**TASK TO COMPLETE:**
Reproduce exactly, and solely, the lines running from the top of the data below through the line with "brown star: [626,151,683,185]", both inclusive. Omit pictures.

┌─ EXERCISE INPUTS

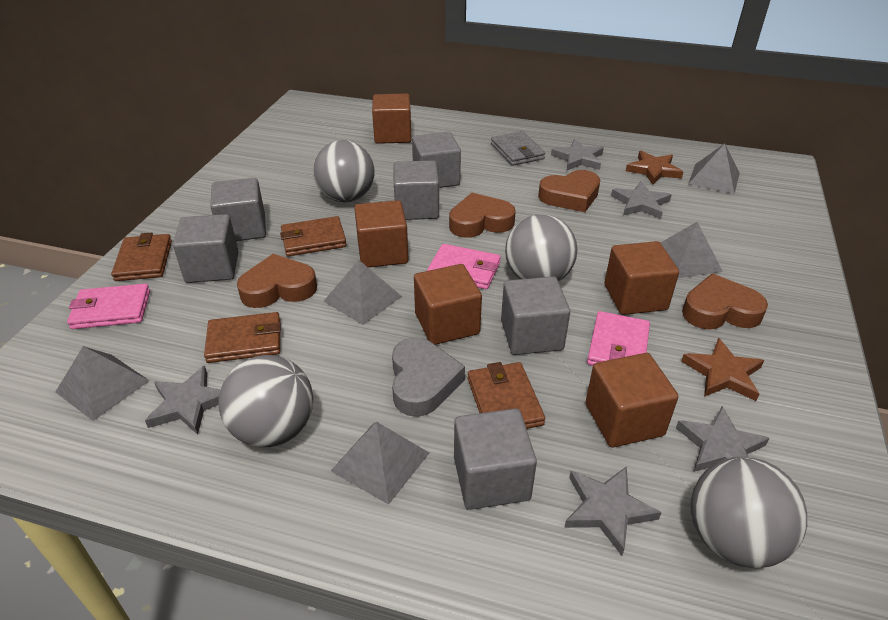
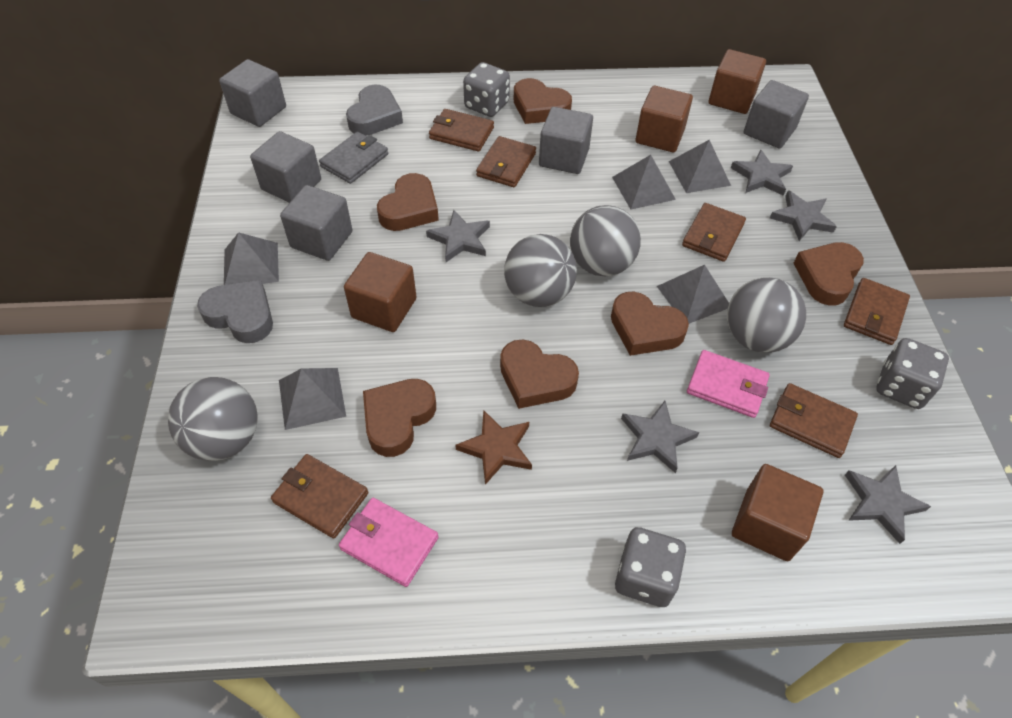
brown cube: [354,200,409,267] [372,94,412,144] [414,264,482,345] [586,353,678,447] [604,241,679,315] = 5 -> [344,252,417,332] [636,86,693,152] [709,49,766,114] [732,464,823,561] = 4
brown heart: [237,254,317,308] [449,193,516,238] [538,170,601,212] [682,274,768,330] = 4 -> [363,379,436,457] [377,173,439,231] [500,340,579,409] [514,78,572,124] [611,292,689,356] [793,242,864,306] = 6
brown star: [626,151,683,185] [681,338,764,401] = 2 -> [455,410,532,485] = 1
brown wallet: [111,233,172,281] [204,312,281,363] [280,216,347,256] [468,362,545,429] = 4 -> [271,454,368,539] [429,109,494,152] [476,136,536,187] [682,203,746,262] [770,383,858,458] [844,278,910,345] = 6
grey cube: [173,214,239,283] [210,178,266,241] [393,160,439,220] [412,132,461,188] [454,408,537,510] [501,276,570,355] = 6 -> [219,59,286,127] [250,131,321,203] [280,185,353,261] [539,107,593,174] [744,80,809,149] = 5
grey dice: none = 0 -> [463,62,510,117] [615,527,686,607] [877,338,949,409] = 3
grey heart: [392,338,465,417] = 1 -> [197,280,273,343] [346,84,403,136] = 2
pink wallet: [67,284,150,329] [427,244,501,289] [587,311,650,366] = 3 -> [339,498,438,587] [687,350,770,418] = 2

└─

**FINAL ANSWER:**
brown cube: [354,200,409,267] [372,94,412,144] [414,264,482,345] [586,353,678,447] [604,241,679,315] = 5 -> [344,252,417,332] [636,86,693,152] [709,49,766,114] [732,464,823,561] = 4
brown heart: [237,254,317,308] [449,193,516,238] [538,170,601,212] [682,274,768,330] = 4 -> [363,379,436,457] [377,173,439,231] [500,340,579,409] [514,78,572,124] [611,292,689,356] [793,242,864,306] = 6
brown star: [626,151,683,185] [681,338,764,401] = 2 -> [455,410,532,485] = 1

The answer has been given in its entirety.